__Exercise goal__
Your answer is one number: the count of lines below that hold the word "none".

Source data
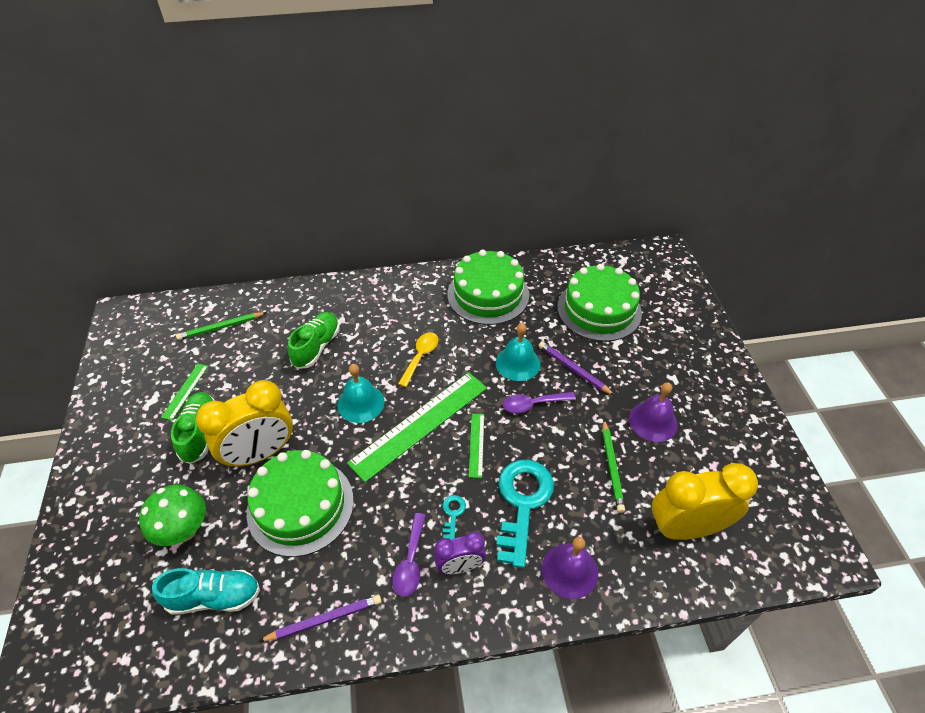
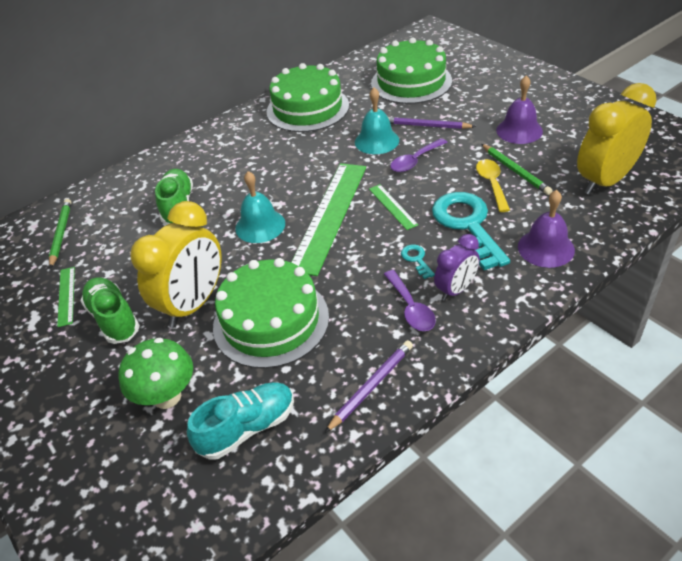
camera: 25 degrees left, 5 degrees down
(221, 327) = (61, 234): green pencil -> green pencil turned 135 degrees clockwise
(420, 357) = (286, 172): yellow spoon -> yellow spoon (492, 184)

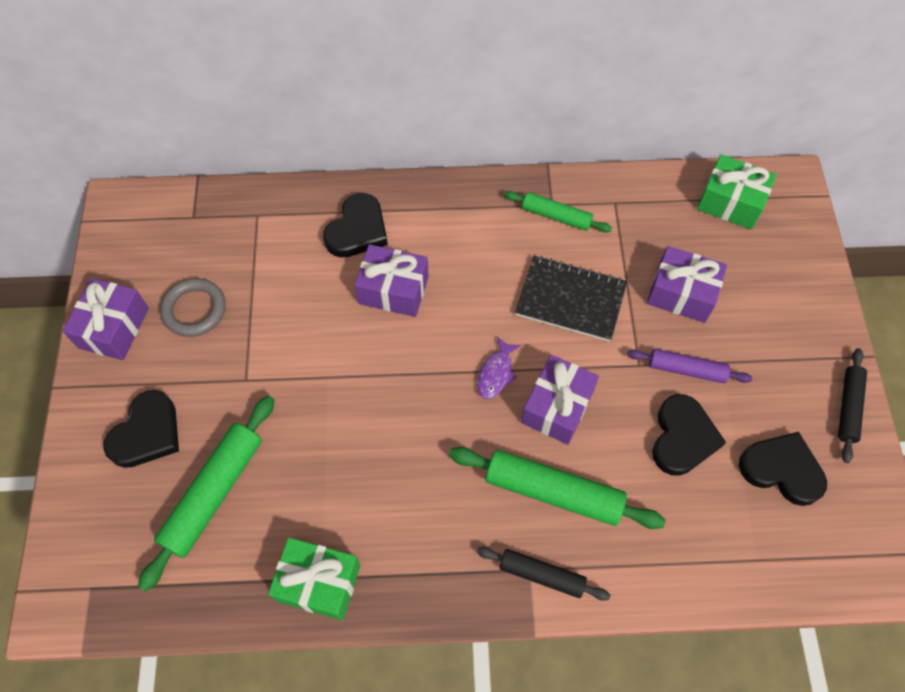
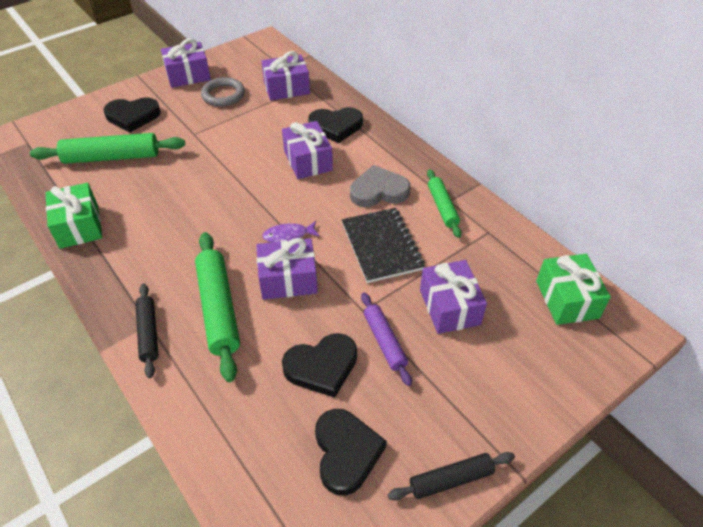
camera: 55 degrees right, 15 degrees down
(242, 237) = (286, 88): none -> purple gift
(492, 254) = (378, 191): none -> grey heart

__Task result__
2